Problem requirements: From the records below, copy each line in which the string "orange" occurs.

Data excerpts:
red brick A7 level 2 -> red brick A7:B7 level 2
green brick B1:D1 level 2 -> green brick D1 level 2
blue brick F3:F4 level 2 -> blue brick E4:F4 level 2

---

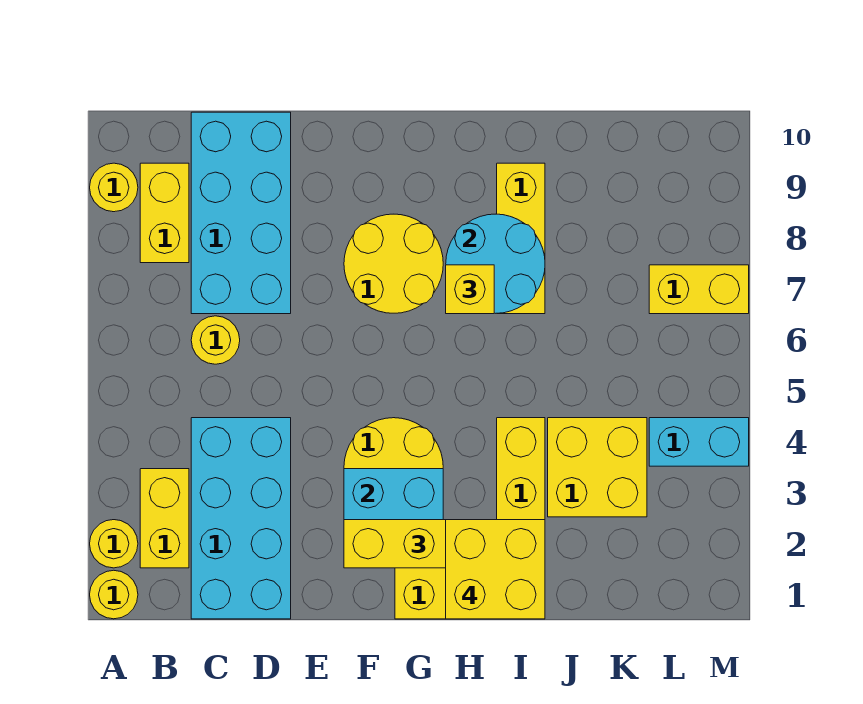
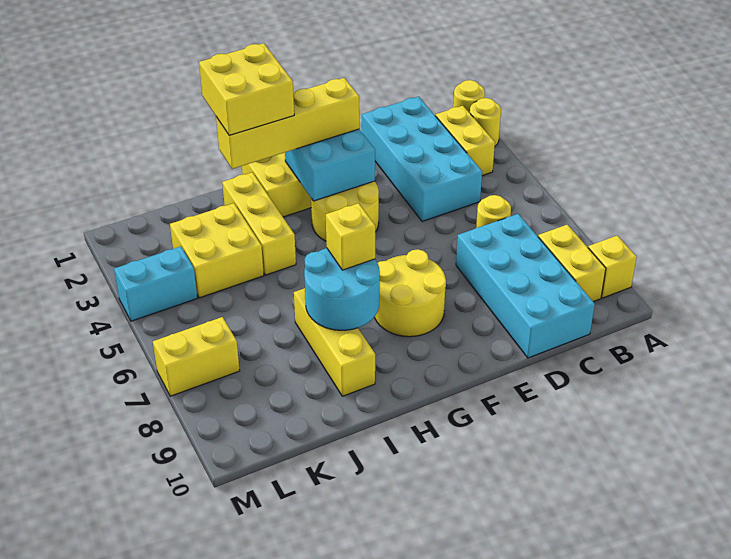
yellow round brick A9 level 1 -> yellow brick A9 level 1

* * *

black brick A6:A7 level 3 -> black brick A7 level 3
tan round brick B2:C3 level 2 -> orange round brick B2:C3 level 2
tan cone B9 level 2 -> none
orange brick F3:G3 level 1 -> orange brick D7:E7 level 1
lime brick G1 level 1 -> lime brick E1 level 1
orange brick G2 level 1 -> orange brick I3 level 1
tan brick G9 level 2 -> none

Answer for the task:
tan round brick B2:C3 level 2 -> orange round brick B2:C3 level 2
orange brick F3:G3 level 1 -> orange brick D7:E7 level 1
orange brick G2 level 1 -> orange brick I3 level 1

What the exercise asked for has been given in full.